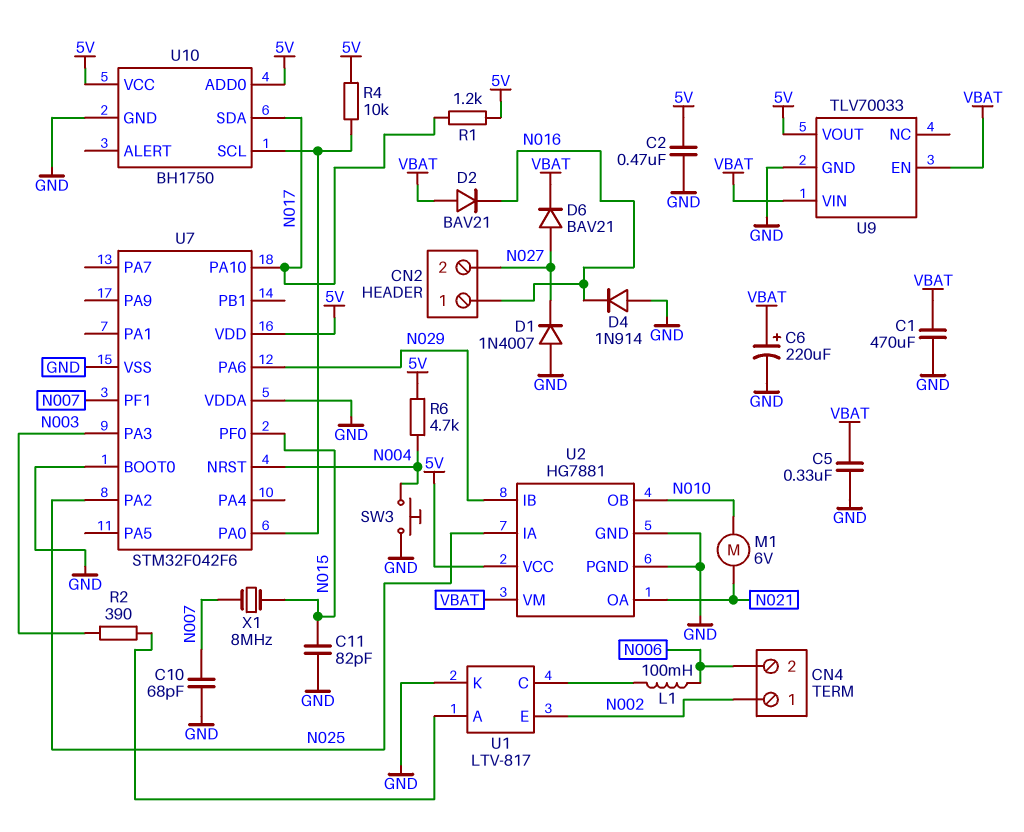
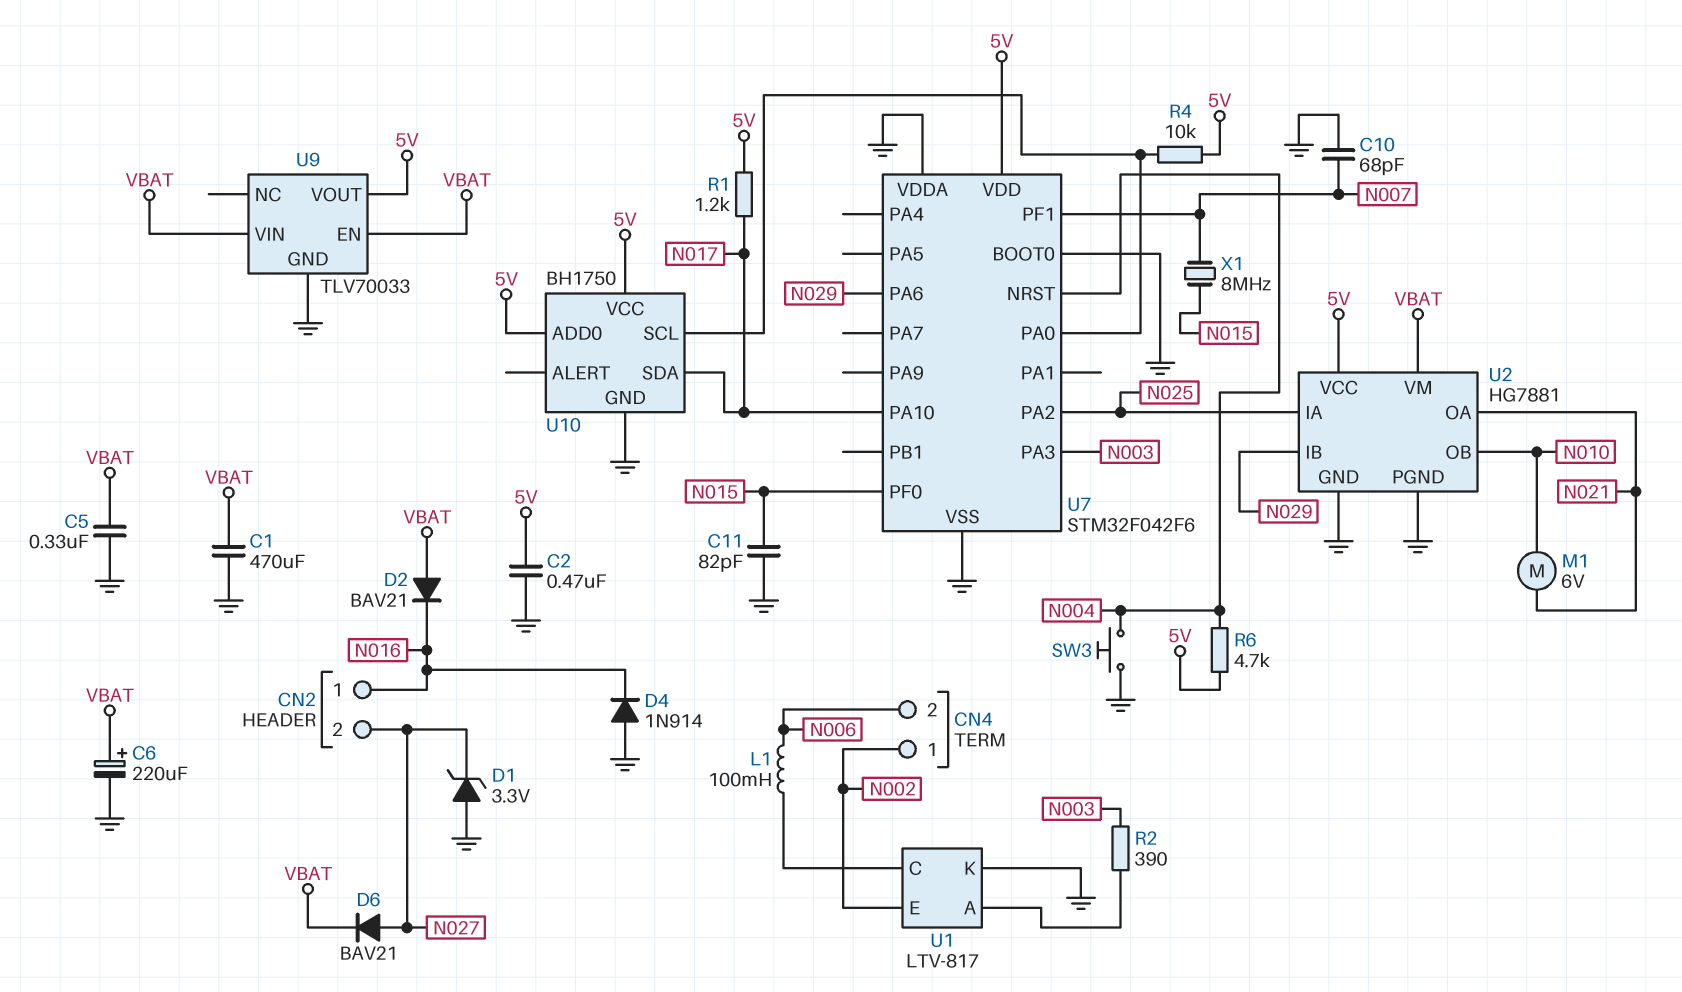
D1: diode 1N4007 (A GND, K N027) -> zener 3.3V (A GND, K N027)

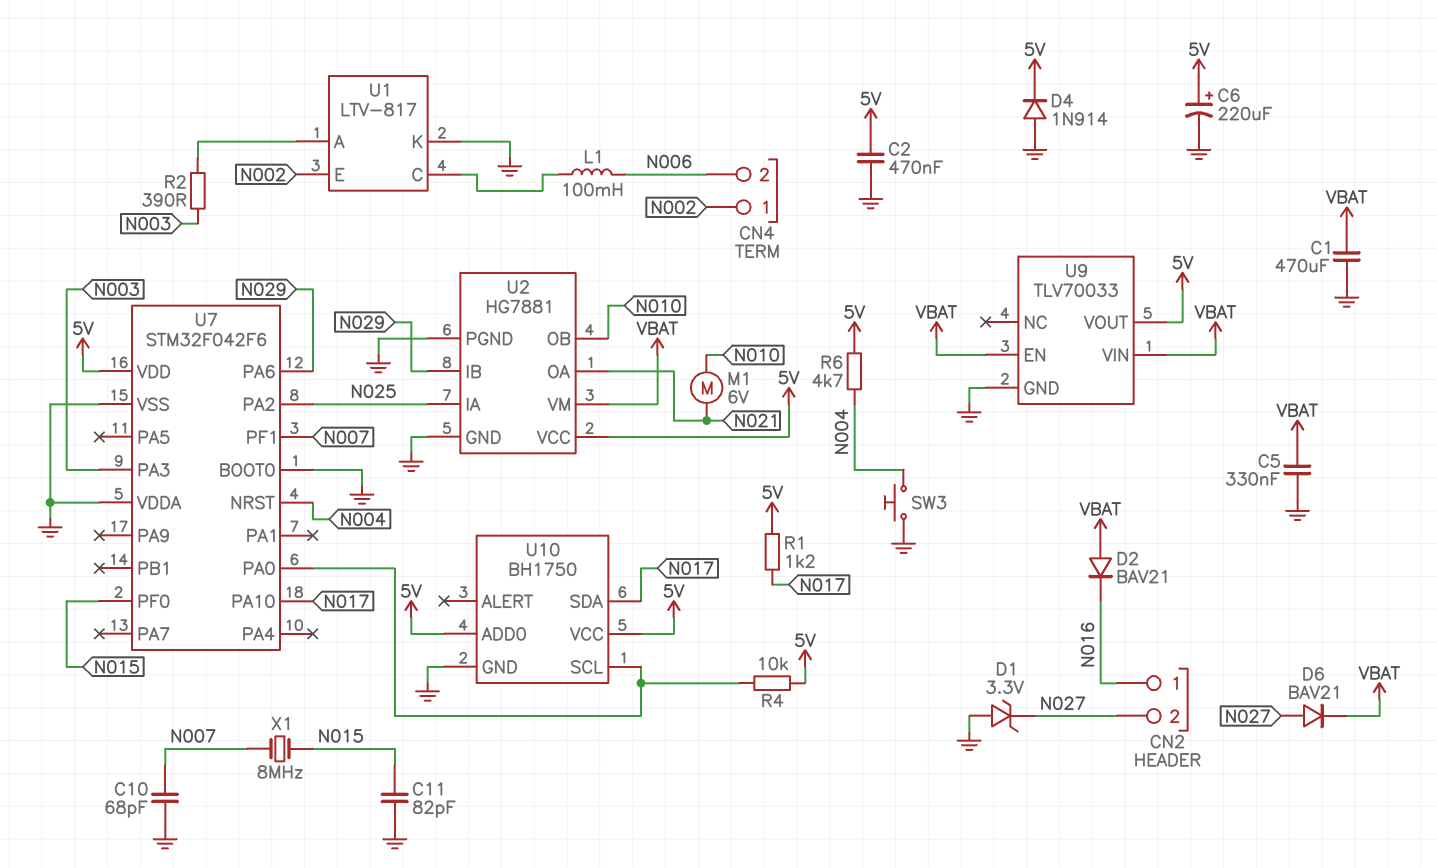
C6: 220uF (plus VBAT, minus GND) -> 220uF (plus 5V, minus GND)
D4: diode 1N914 (A GND, K N016) -> diode 1N914 (A GND, K 5V)

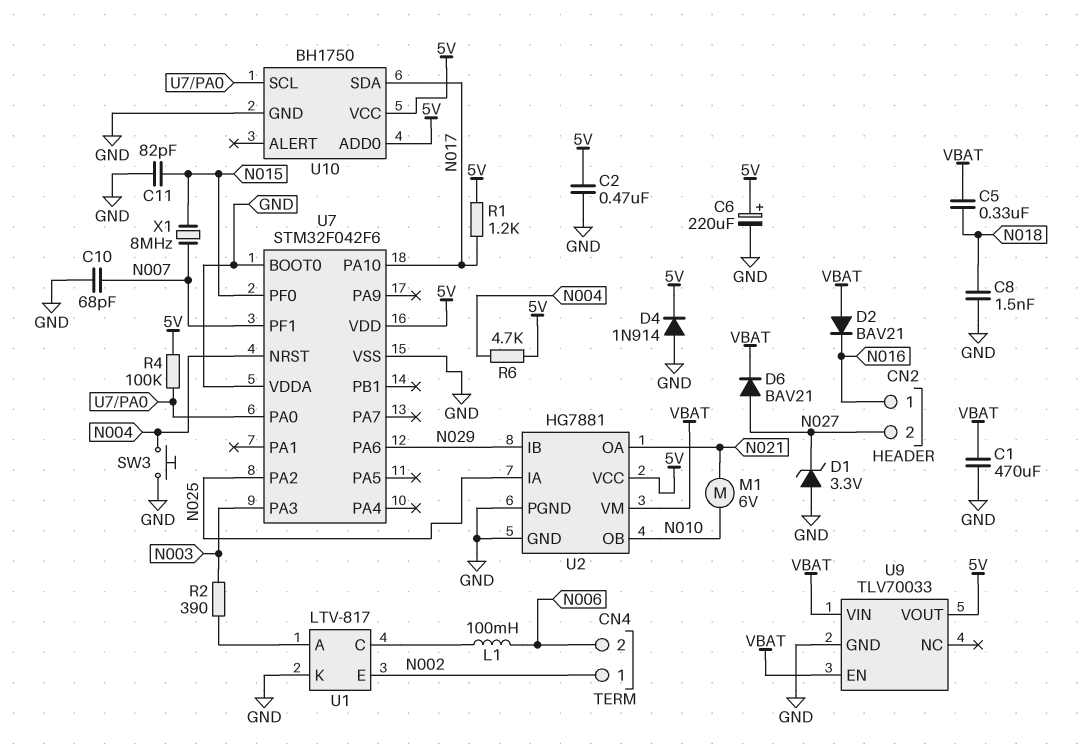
C5: 330nF (GND, VBAT) -> 330nF (N018, VBAT)
C8: none -> 1.5nF (GND, N018)
R4: 10k (5V, U7/PA0) -> 100k (5V, U7/PA0)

══════════

PROBLEM DETAILS: Reproduce the full listing verbatim so that only the pictures are missing.

OUTPUT BELOW:
D1: diode 1N4007 (A GND, K N027) -> zener 3.3V (A GND, K N027)

C6: 220uF (plus VBAT, minus GND) -> 220uF (plus 5V, minus GND)
D4: diode 1N914 (A GND, K N016) -> diode 1N914 (A GND, K 5V)

C5: 330nF (GND, VBAT) -> 330nF (N018, VBAT)
C8: none -> 1.5nF (GND, N018)
R4: 10k (5V, U7/PA0) -> 100k (5V, U7/PA0)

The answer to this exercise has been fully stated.